* What to do:
Give back the line that contains "lime brick A7" and every following line, exactly as they appear, through the end of the data.

(Dataset items)
____
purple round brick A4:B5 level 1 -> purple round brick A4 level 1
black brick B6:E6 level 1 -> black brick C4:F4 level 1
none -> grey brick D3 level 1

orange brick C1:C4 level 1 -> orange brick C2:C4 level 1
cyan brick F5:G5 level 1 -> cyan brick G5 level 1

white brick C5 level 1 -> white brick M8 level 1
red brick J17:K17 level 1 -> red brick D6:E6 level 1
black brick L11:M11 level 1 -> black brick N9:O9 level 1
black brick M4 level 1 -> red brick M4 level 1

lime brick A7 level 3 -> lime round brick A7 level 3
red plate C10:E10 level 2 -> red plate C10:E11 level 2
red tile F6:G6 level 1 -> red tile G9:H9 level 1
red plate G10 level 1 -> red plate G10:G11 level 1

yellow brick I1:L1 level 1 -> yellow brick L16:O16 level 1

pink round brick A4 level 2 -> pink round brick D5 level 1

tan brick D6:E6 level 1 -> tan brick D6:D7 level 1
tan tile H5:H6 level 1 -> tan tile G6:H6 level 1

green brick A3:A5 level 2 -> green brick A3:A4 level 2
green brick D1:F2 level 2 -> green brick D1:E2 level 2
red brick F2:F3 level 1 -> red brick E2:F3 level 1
____
* Completed exercise:
lime brick A7 level 3 -> lime round brick A7 level 3
red plate C10:E10 level 2 -> red plate C10:E11 level 2
red tile F6:G6 level 1 -> red tile G9:H9 level 1
red plate G10 level 1 -> red plate G10:G11 level 1

yellow brick I1:L1 level 1 -> yellow brick L16:O16 level 1

pink round brick A4 level 2 -> pink round brick D5 level 1

tan brick D6:E6 level 1 -> tan brick D6:D7 level 1
tan tile H5:H6 level 1 -> tan tile G6:H6 level 1

green brick A3:A5 level 2 -> green brick A3:A4 level 2
green brick D1:F2 level 2 -> green brick D1:E2 level 2
red brick F2:F3 level 1 -> red brick E2:F3 level 1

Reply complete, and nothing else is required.